**DATA LISTING**

>>>

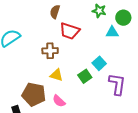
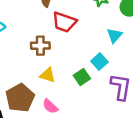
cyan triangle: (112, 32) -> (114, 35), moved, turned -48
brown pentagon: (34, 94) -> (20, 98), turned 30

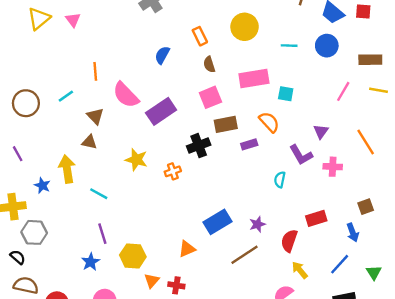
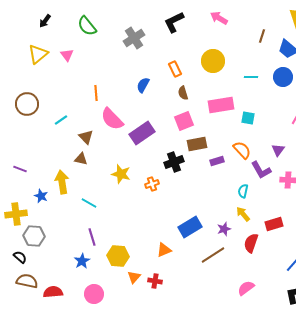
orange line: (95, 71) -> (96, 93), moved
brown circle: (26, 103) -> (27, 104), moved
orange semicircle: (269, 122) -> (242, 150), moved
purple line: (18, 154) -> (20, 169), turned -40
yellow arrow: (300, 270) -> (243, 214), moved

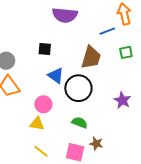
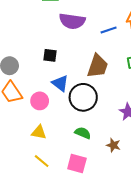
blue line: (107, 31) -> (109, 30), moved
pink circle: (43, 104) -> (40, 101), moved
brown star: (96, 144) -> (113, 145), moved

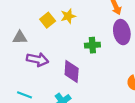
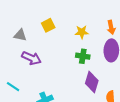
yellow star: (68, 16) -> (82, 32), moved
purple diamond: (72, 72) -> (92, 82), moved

<<<
>>>

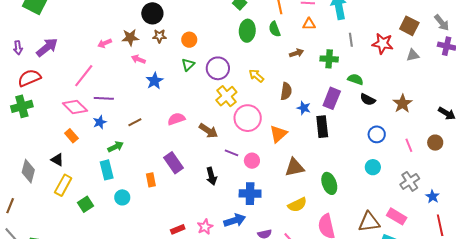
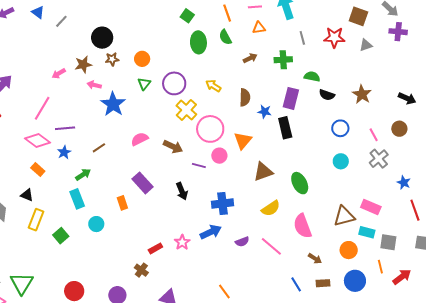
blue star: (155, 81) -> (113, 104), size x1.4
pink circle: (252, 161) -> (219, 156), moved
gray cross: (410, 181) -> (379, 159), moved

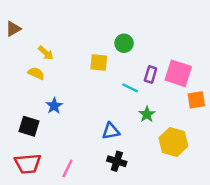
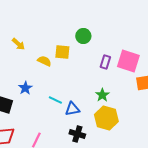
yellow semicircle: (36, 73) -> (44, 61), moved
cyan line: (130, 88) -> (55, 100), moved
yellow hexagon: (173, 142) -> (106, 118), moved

<<<
>>>

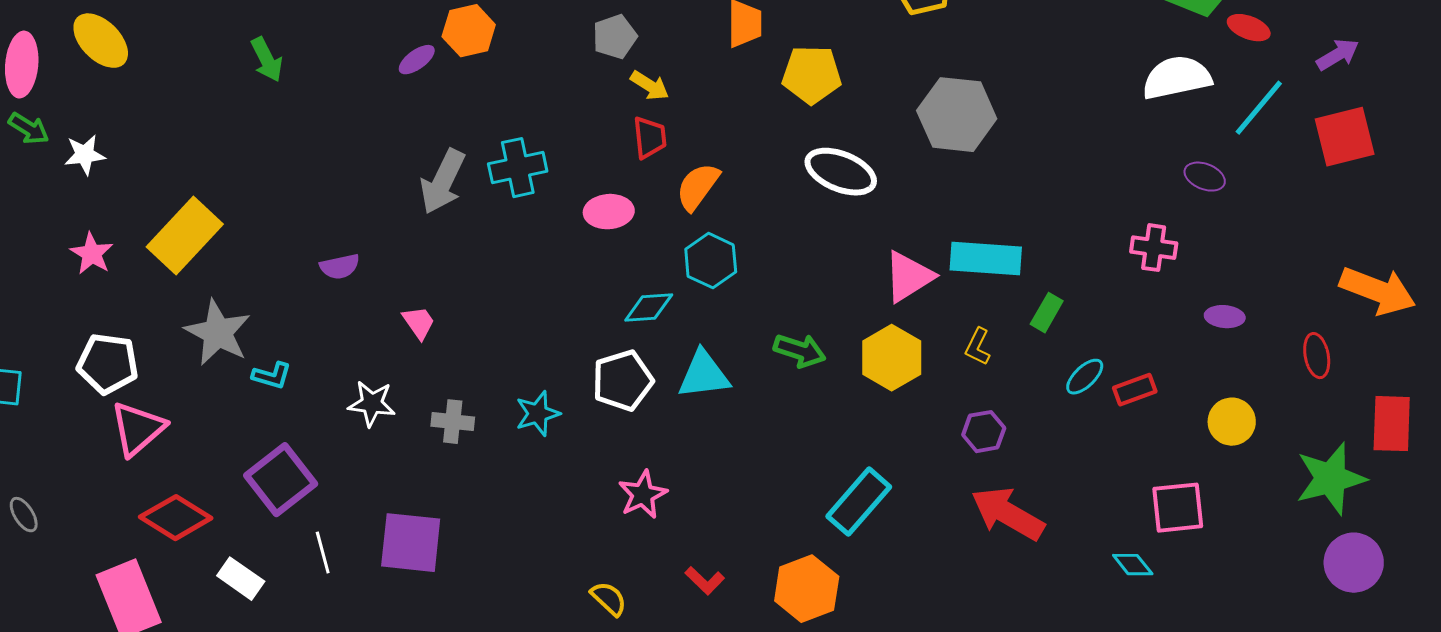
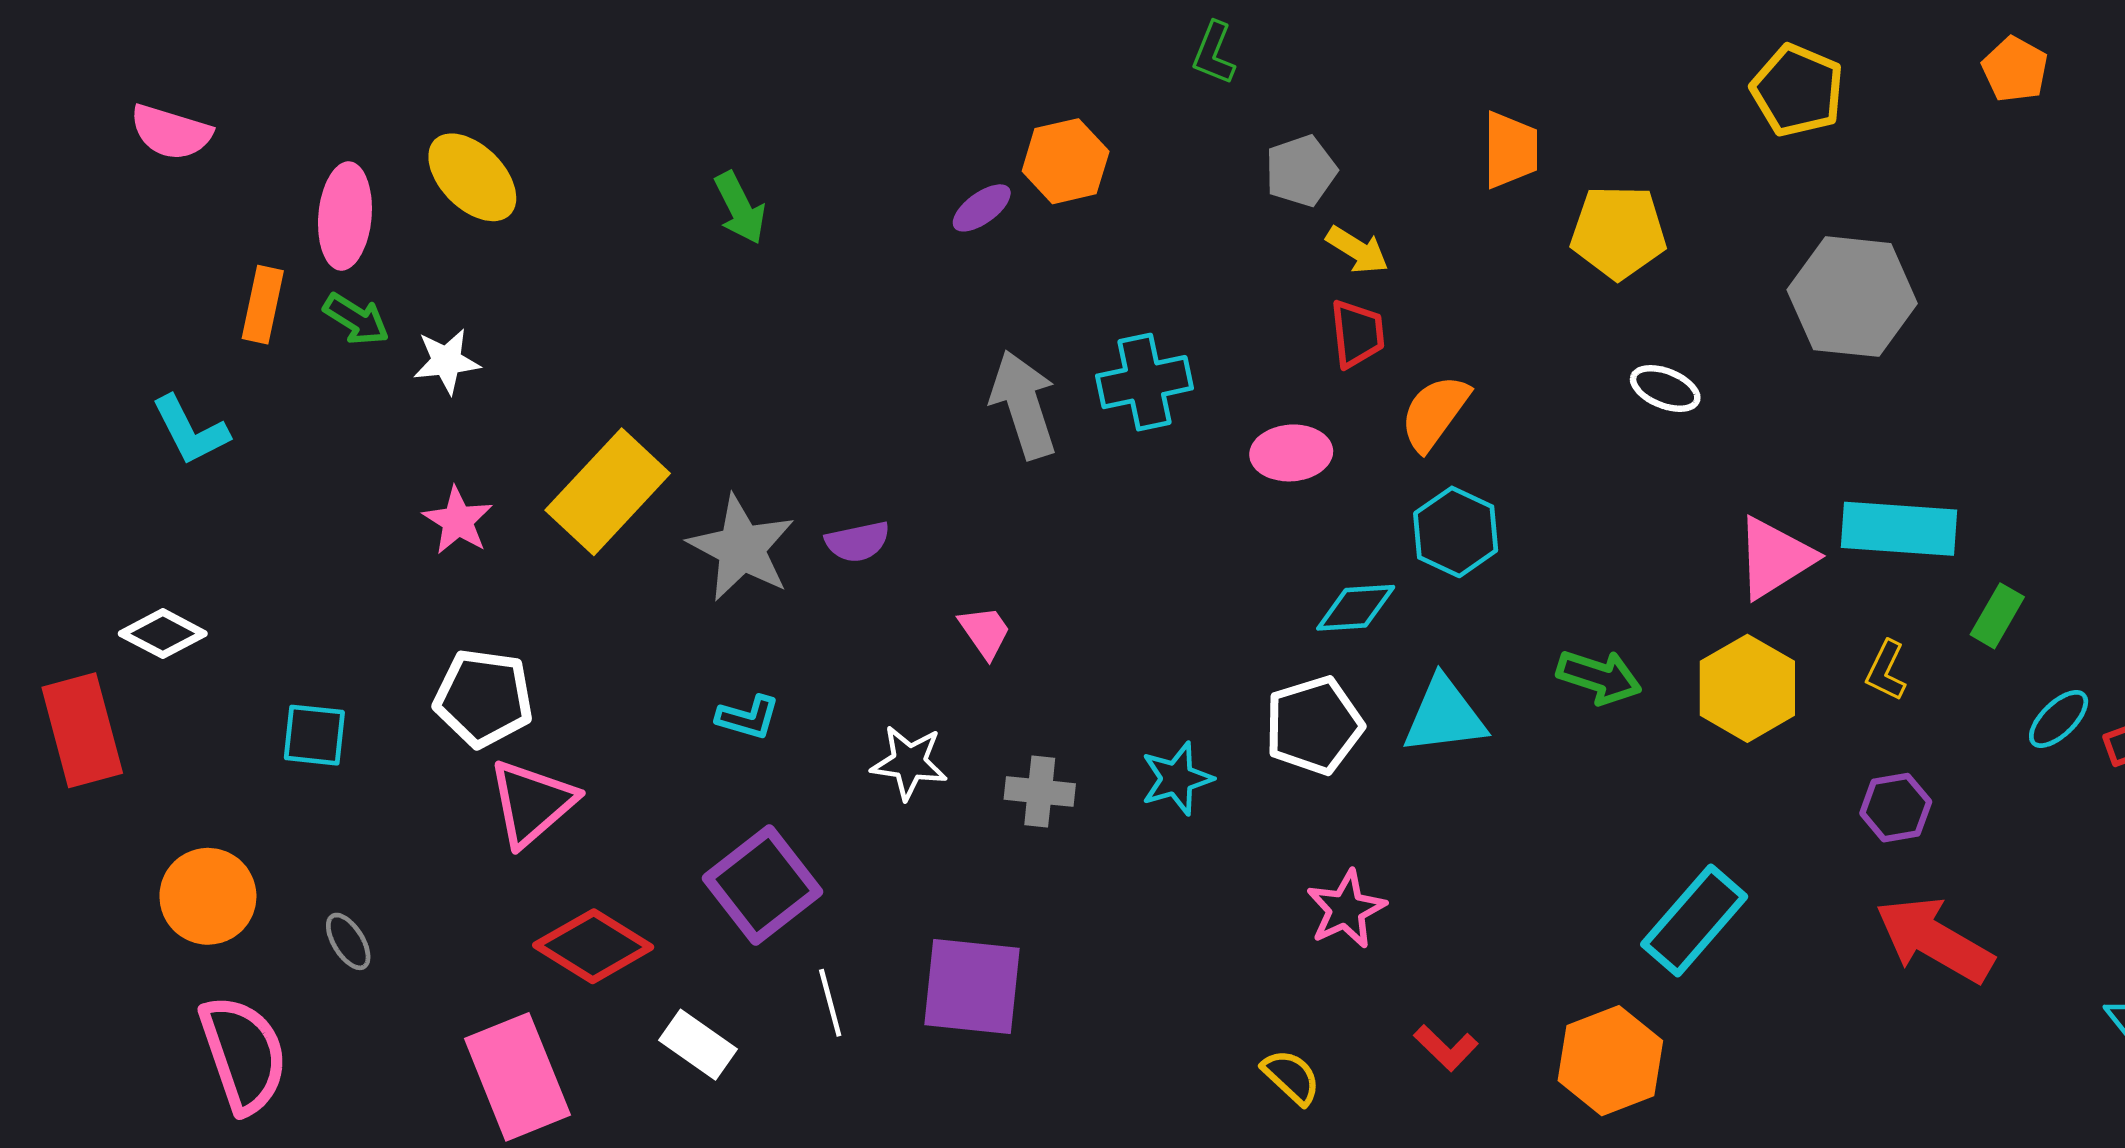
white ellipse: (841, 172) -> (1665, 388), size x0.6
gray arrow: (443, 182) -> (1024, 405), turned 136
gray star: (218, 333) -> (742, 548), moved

<<<

**EXERCISE**
Based on the entries above, please count how many lines contain the string "size", and reply with the figure only.

**RESULT OF THE EXERCISE**
2